* _DIRECTIONS FOR THIS TASK_
Your answer should be a single number: how many lines of the material below contain "grey".

* _PROVIDED RECORDS_
:::::

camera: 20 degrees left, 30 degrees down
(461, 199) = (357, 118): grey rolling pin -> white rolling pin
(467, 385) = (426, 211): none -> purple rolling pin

:::::

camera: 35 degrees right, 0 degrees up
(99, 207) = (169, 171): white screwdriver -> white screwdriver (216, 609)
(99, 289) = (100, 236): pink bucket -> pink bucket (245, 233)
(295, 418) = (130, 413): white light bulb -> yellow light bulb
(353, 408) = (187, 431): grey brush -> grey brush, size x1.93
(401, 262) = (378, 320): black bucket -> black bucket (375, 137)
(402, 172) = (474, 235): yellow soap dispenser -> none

:::::

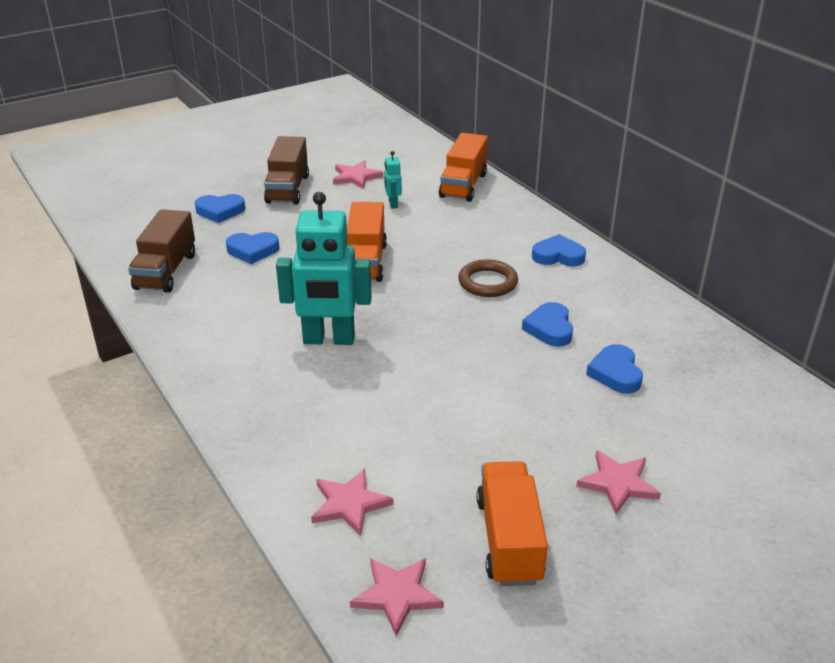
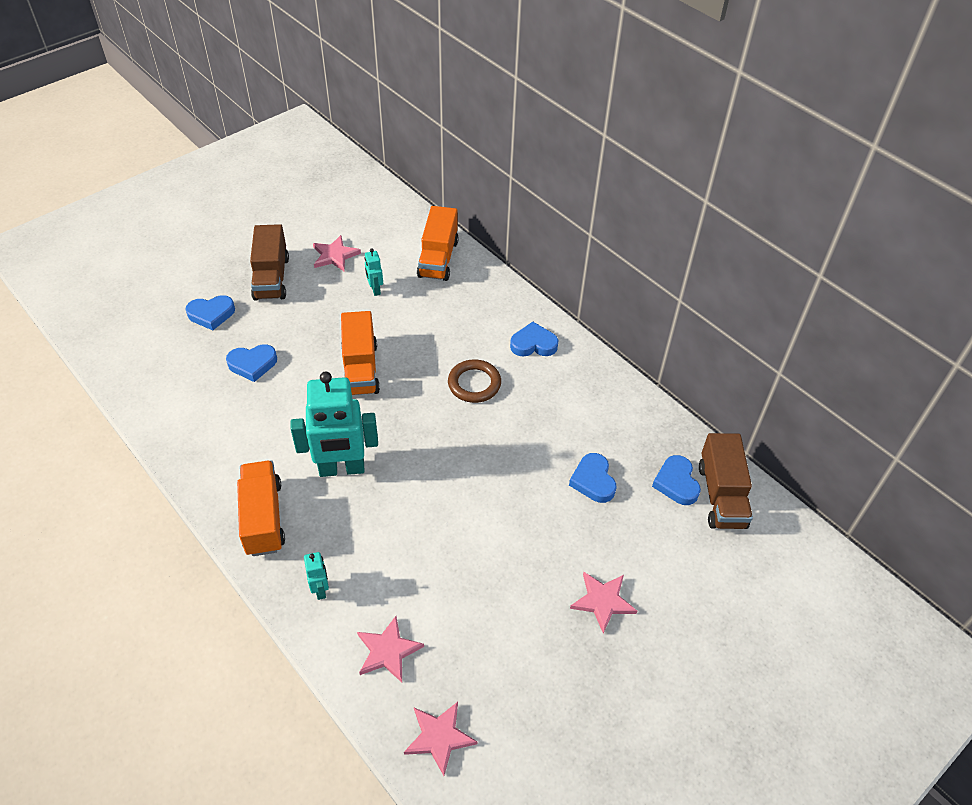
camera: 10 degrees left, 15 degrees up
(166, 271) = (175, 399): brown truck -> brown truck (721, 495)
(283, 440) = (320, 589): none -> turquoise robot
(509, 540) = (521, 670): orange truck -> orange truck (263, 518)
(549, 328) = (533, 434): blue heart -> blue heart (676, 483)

:::::

* _RESPONSE FOR THIS EXERCISE_
2